Exercise prompt: Nothing but the lines below between the line holding "added: leaf-green robot 594 176 617 241" and the line holding "moved: snow-white cheese", inclusive, should appear in the answer, each set down exactly.

Collected data entries:
□ □ □ □

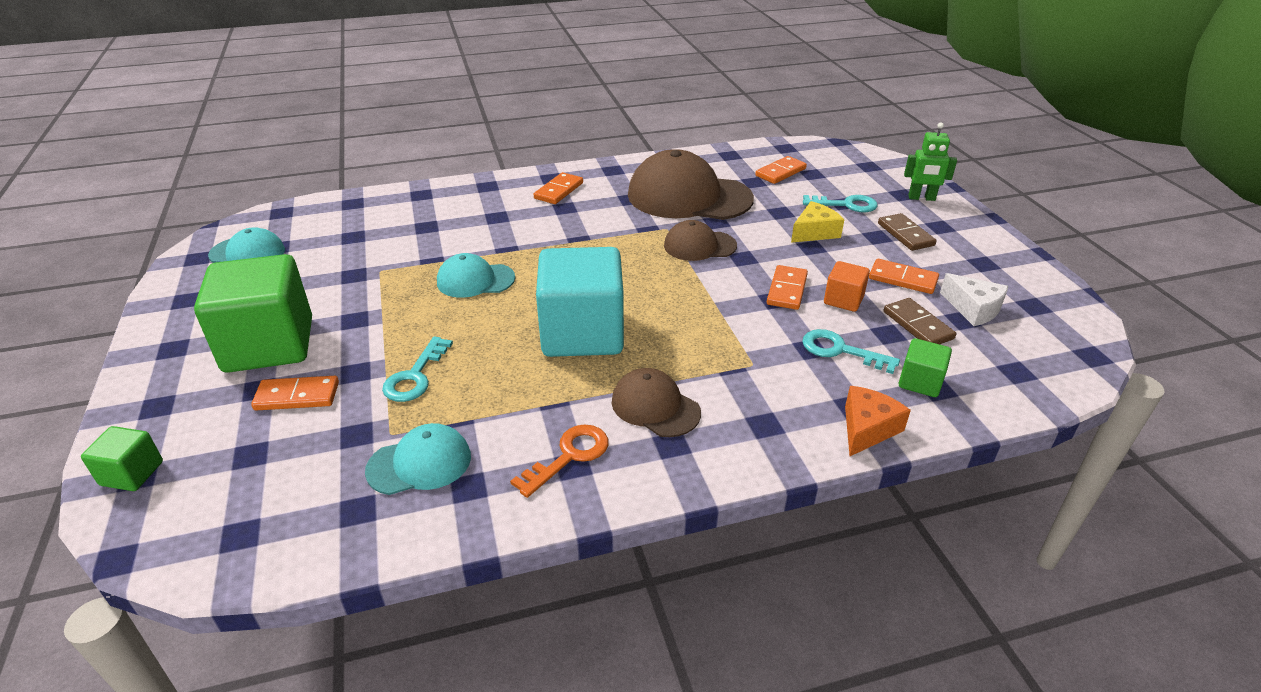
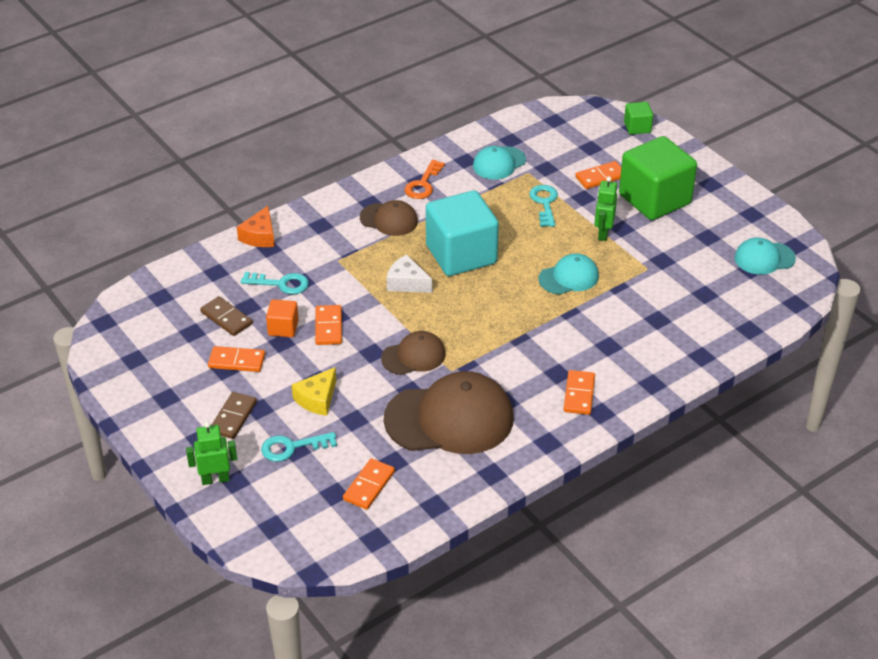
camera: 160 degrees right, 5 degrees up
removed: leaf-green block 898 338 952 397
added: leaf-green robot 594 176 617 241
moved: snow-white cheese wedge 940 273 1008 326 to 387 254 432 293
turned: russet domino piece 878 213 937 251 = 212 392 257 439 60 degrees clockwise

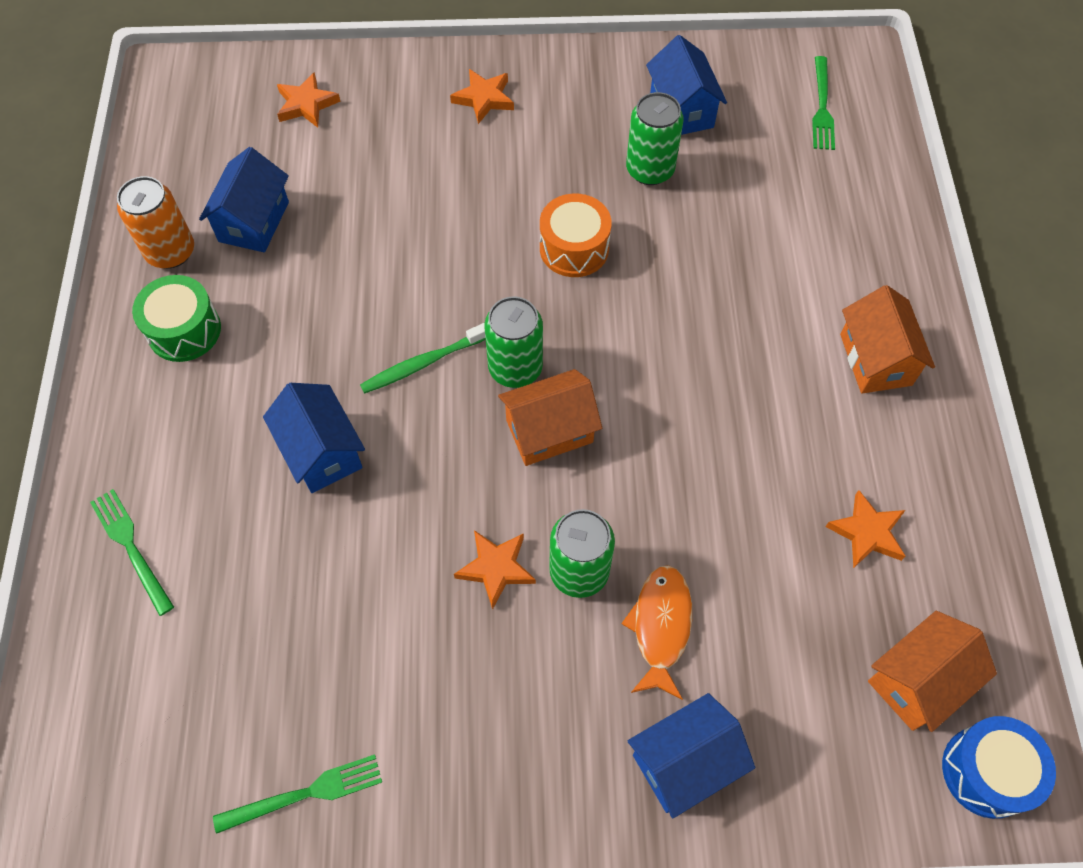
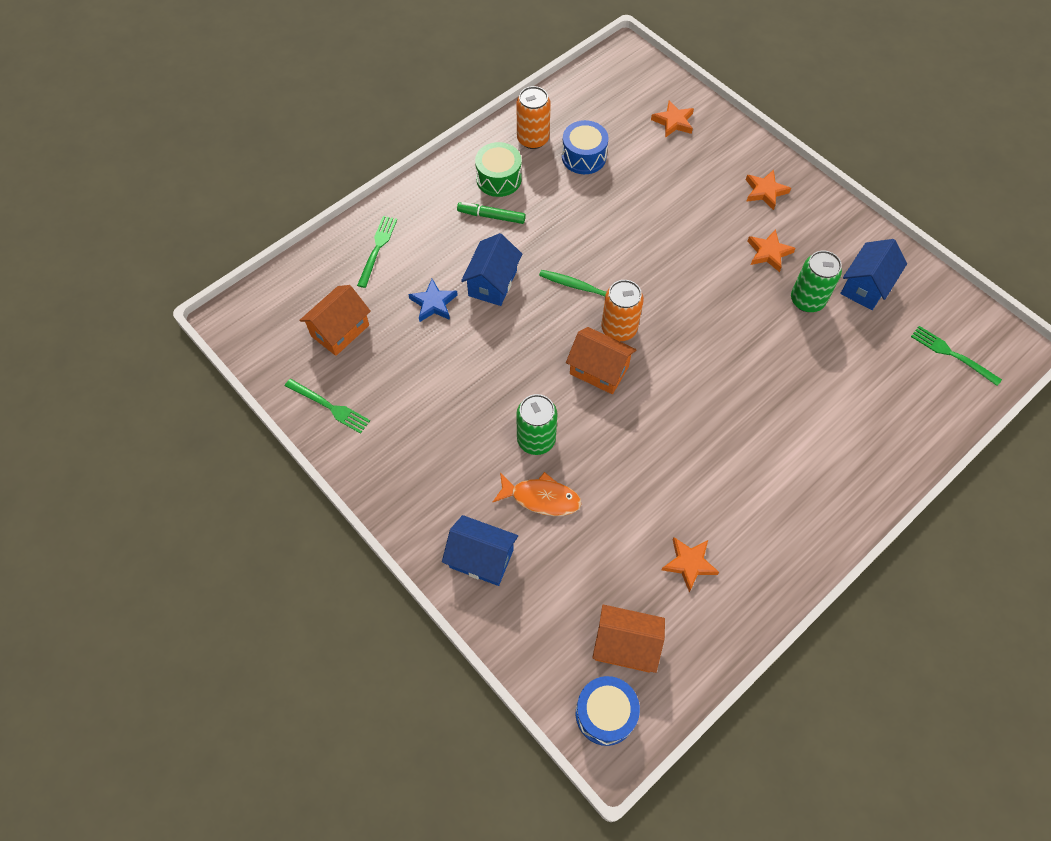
camera: 50 degrees right, 0 degrees up
removed: orange drum 540 194 612 277
added: royal blue five-pointed star 408 279 458 322; leaf-green marker pen 457 202 526 224
moved: orange five-pointed star 454 530 536 610 to 747 229 796 272; orange house 840 285 935 394 to 299 285 371 356
replaced: royal blue house 199 147 289 252 to royal blue drum 562 120 609 174
recoloured: leaf-green can 484 297 543 388 to orange can 601 280 644 341
turned: orange fish figure 622 565 692 700 = 492 472 581 516 45 degrees clockwise; leaf-green table fork 812 56 835 150 = 911 326 1002 386 75 degrees clockwise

□ □ □ □

Response below:
added: leaf-green robot 594 176 617 241
moved: snow-white cheese wedge 940 273 1008 326 to 387 254 432 293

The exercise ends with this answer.